[[ DATASET ENTRIES, beginning ]]

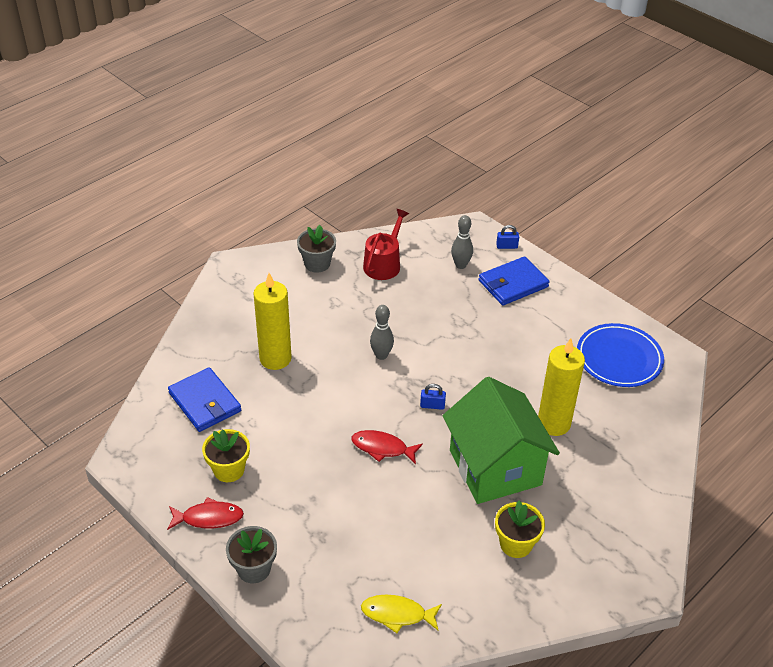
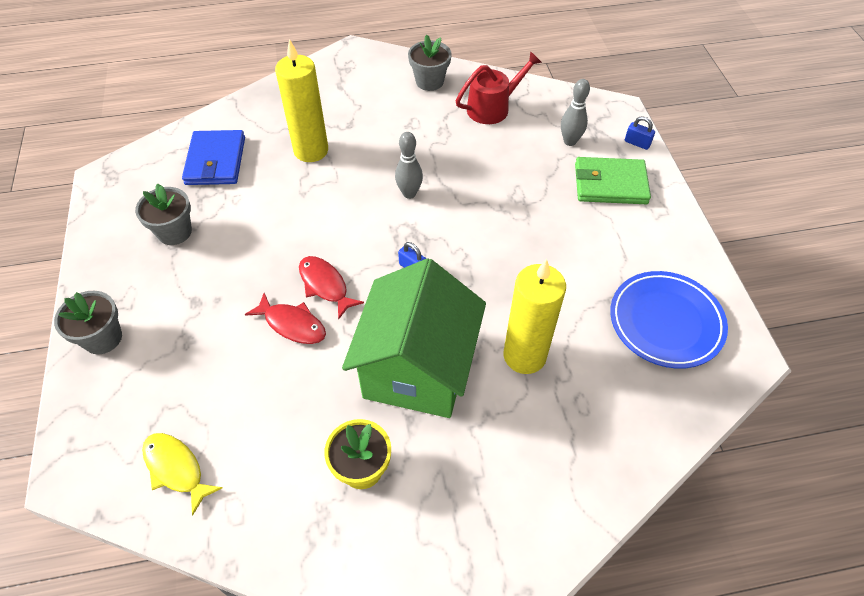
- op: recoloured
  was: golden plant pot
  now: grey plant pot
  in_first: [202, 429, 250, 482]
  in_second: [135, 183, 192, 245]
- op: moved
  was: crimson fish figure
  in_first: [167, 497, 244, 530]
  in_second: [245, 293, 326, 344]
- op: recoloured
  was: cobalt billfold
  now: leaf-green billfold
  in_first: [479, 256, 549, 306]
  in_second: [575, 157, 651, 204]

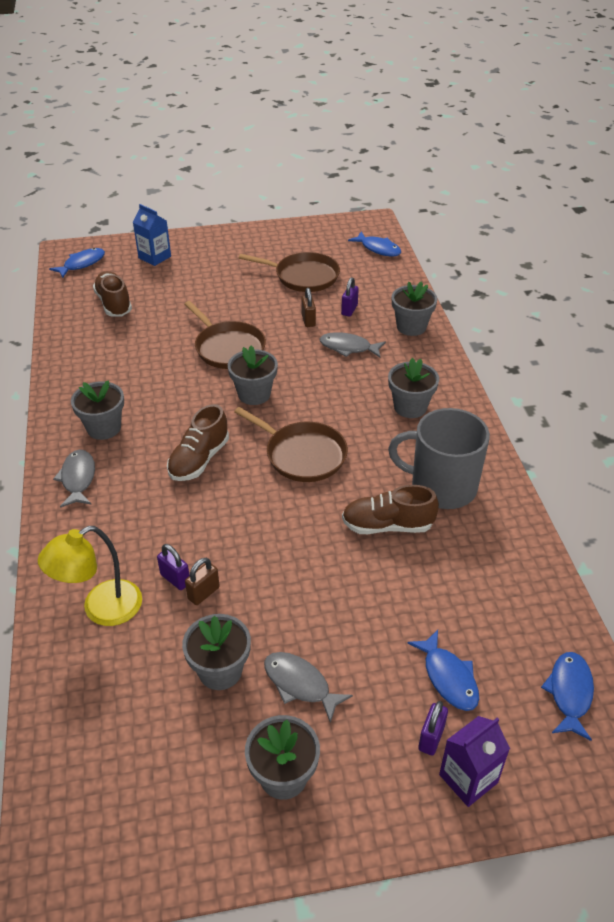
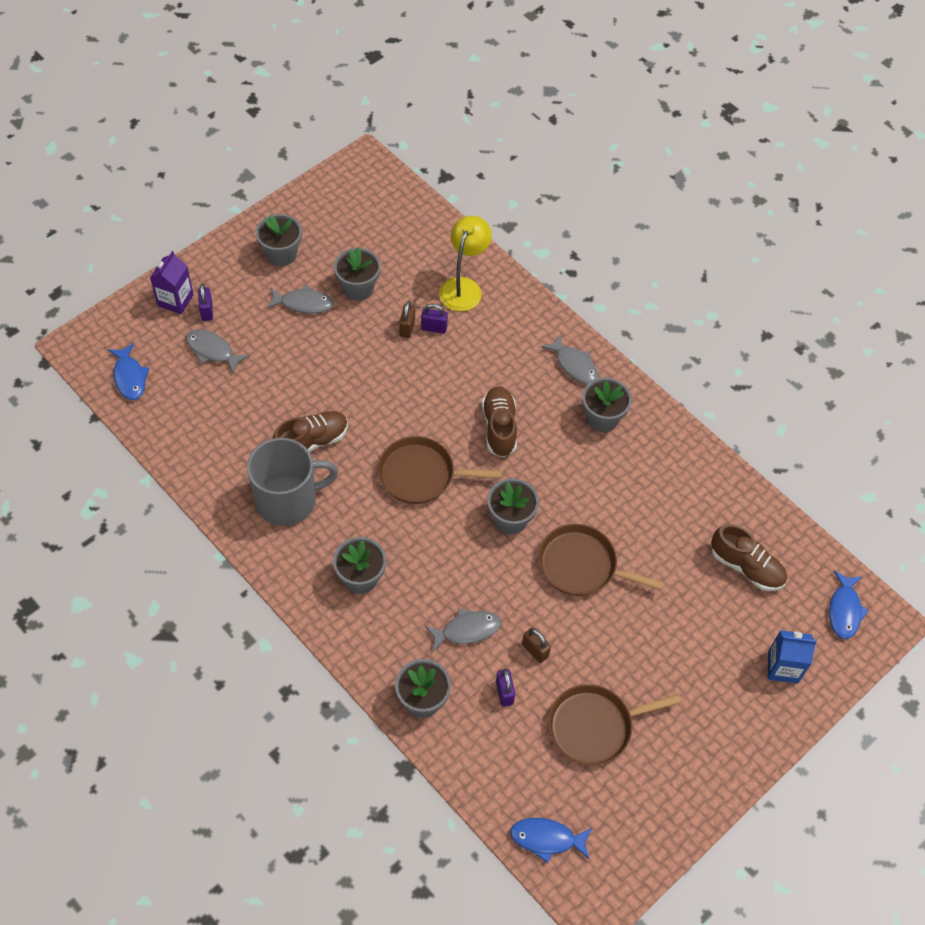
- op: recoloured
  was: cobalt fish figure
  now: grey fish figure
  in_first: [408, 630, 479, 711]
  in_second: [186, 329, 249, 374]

[[ DATASET ENTRIES, end ]]

TASK DIRECTIONS: With the string "billfold" as the key, filter the data above and show the lines that match.

RESPONSE AREA:
  was: cobalt billfold
  now: leaf-green billfold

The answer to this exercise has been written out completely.